━━ Data below
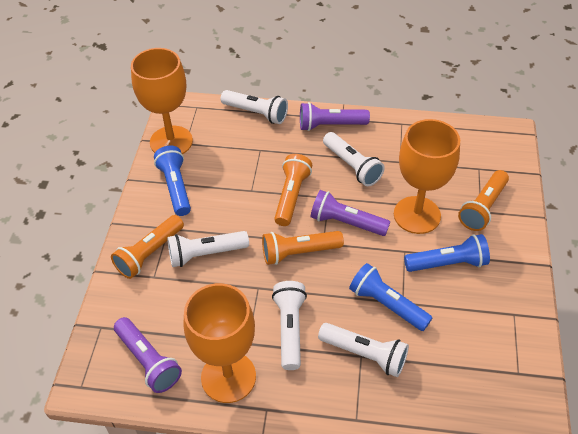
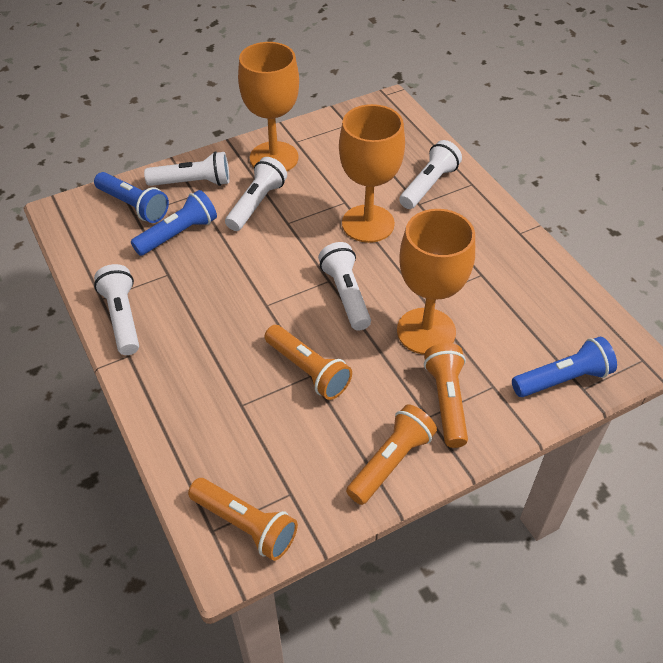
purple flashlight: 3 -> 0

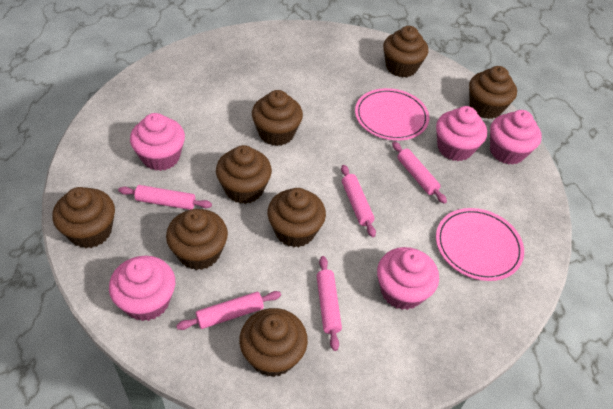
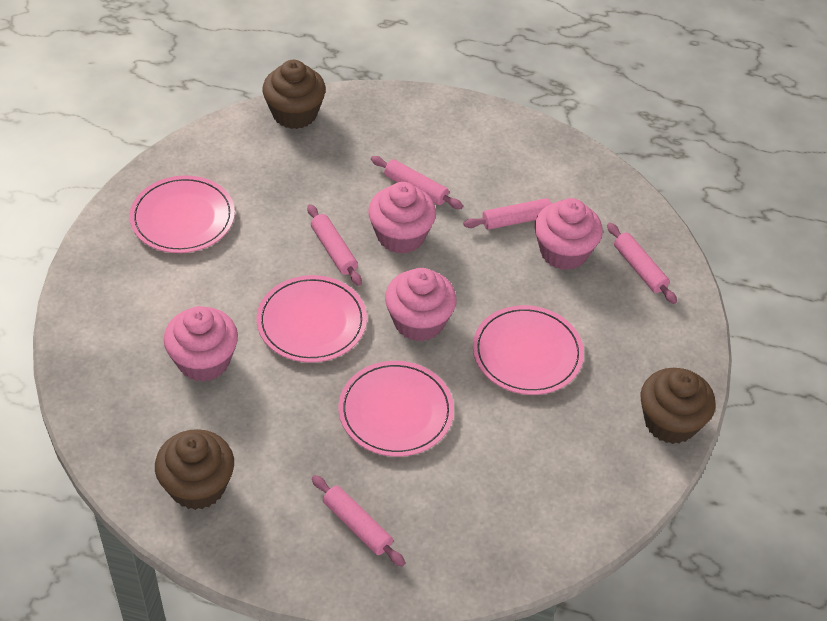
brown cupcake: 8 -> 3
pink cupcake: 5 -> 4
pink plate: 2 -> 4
━━━━
■ Your objective: Word for word, return the listing above; the pictures do not belong in the copy.

■ Problem solution:
purple flashlight: 3 -> 0

brown cupcake: 8 -> 3
pink cupcake: 5 -> 4
pink plate: 2 -> 4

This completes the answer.